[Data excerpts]
------------------------

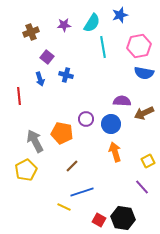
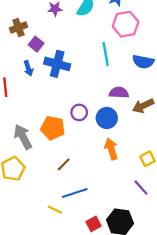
brown cross: (31, 32) -> (18, 27), moved
pink hexagon: (139, 46) -> (126, 24), moved
cyan line: (103, 47) -> (106, 54), moved
blue cross: (66, 75) -> (57, 64), size x1.6
red square: (99, 220) -> (94, 224), turned 32

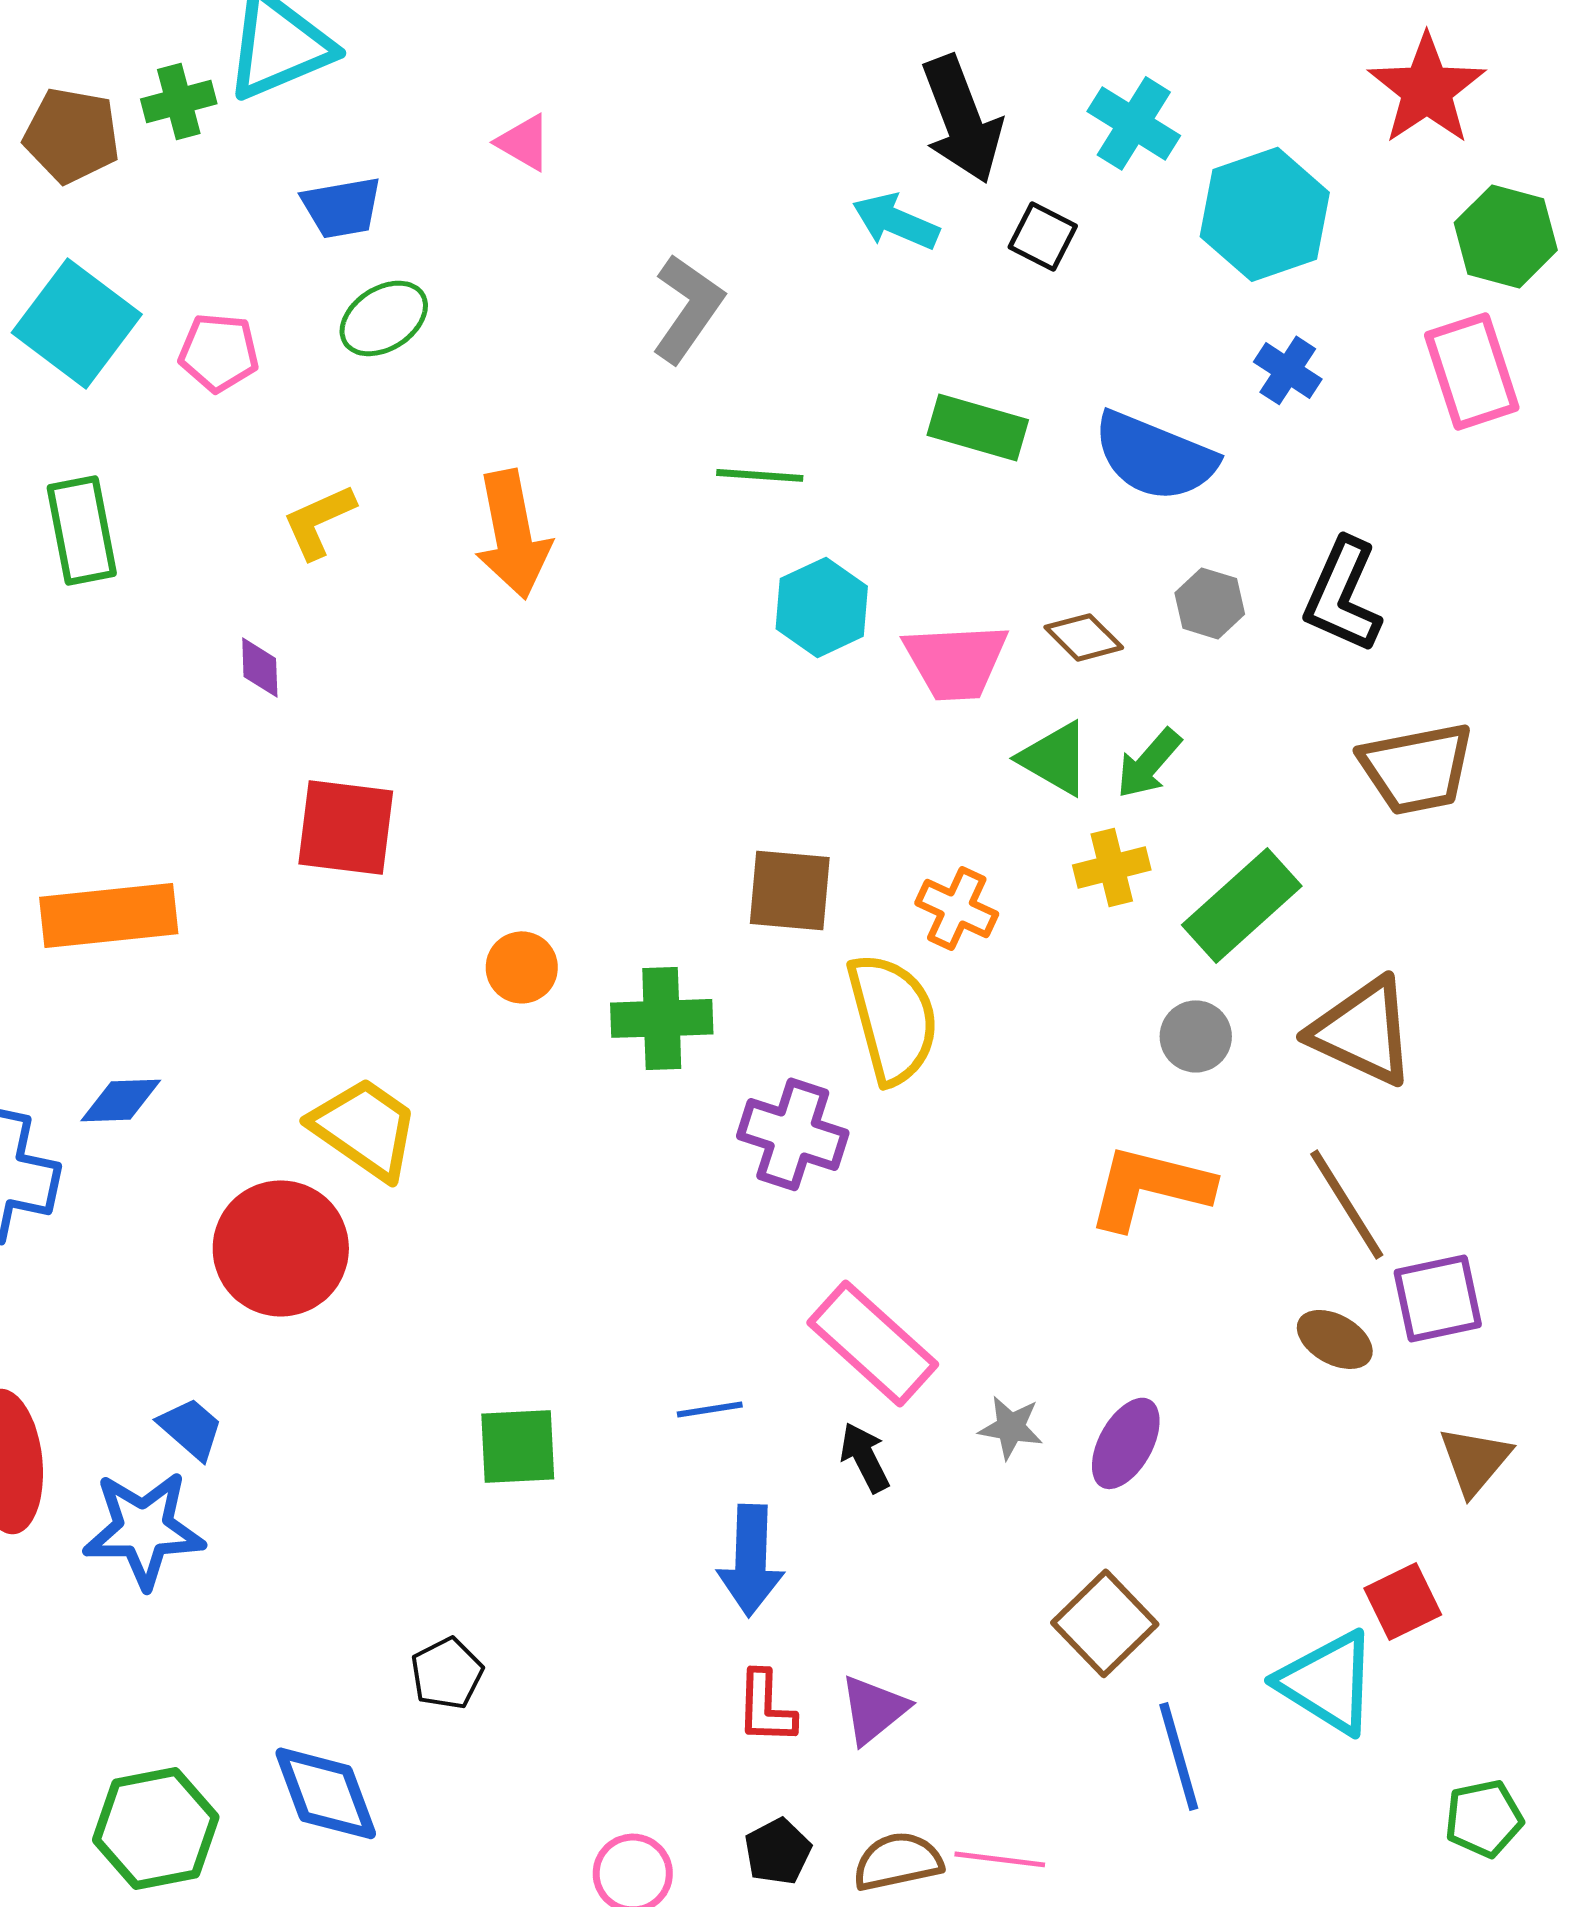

------------------------

## Instructions to follow
Where the line containing "cyan line: (103, 47) -> (106, 54), moved" appears above, start there and set down each line exactly through the last line of the data; leave out every picture.

## Task answer
cyan line: (103, 47) -> (106, 54), moved
blue cross: (66, 75) -> (57, 64), size x1.6
red square: (99, 220) -> (94, 224), turned 32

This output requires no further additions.